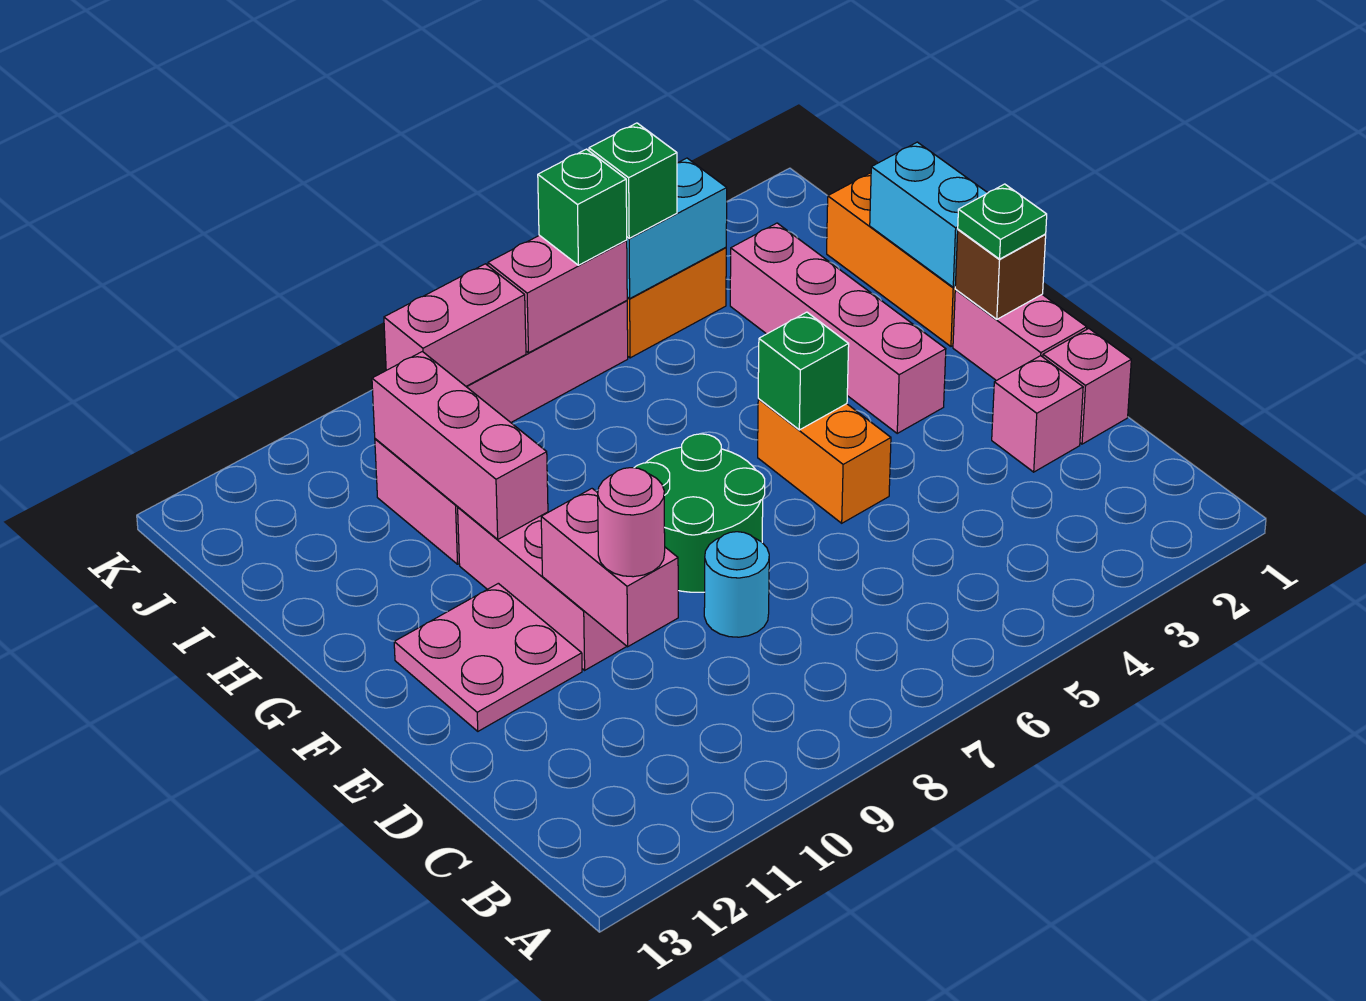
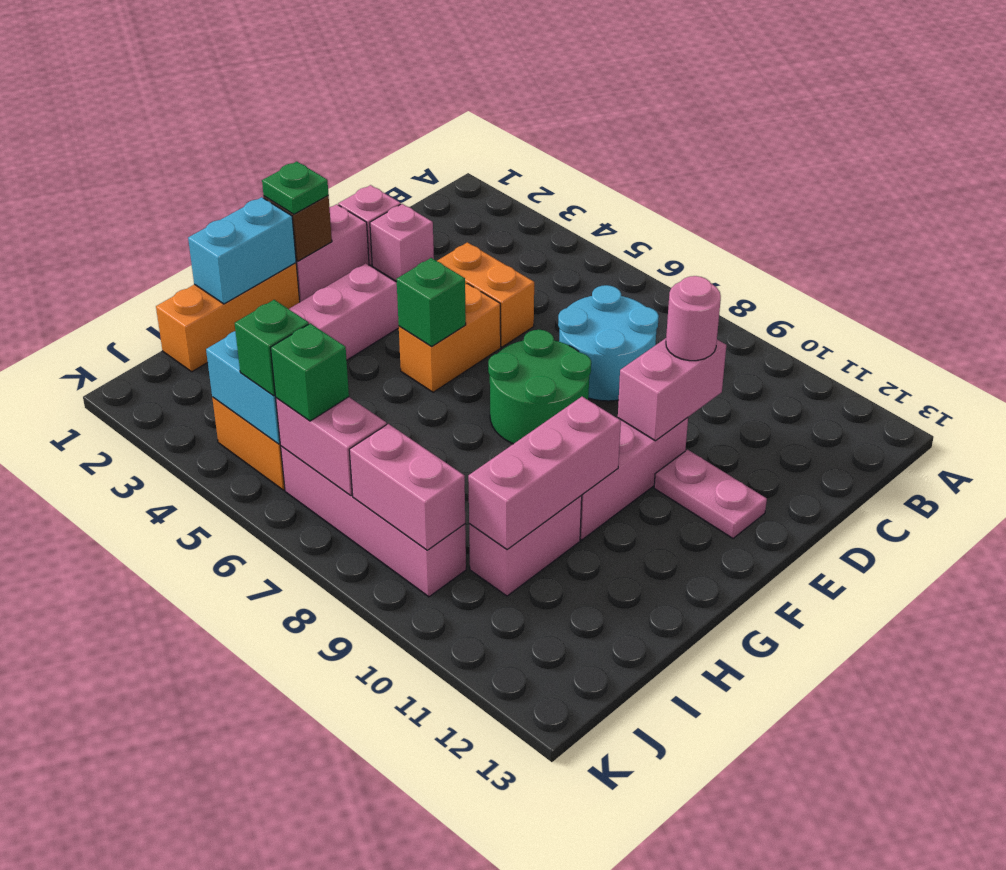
none -> orange brick D4:D5 level 1
cyan round brick D8 level 1 -> cyan round brick C7:D8 level 1
pink plate E11:F12 level 1 -> pink plate E11:E12 level 1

What you need to do: Copy out the lines of the data where the string "brick" occurs.

Result for this exercise:
none -> orange brick D4:D5 level 1
cyan round brick D8 level 1 -> cyan round brick C7:D8 level 1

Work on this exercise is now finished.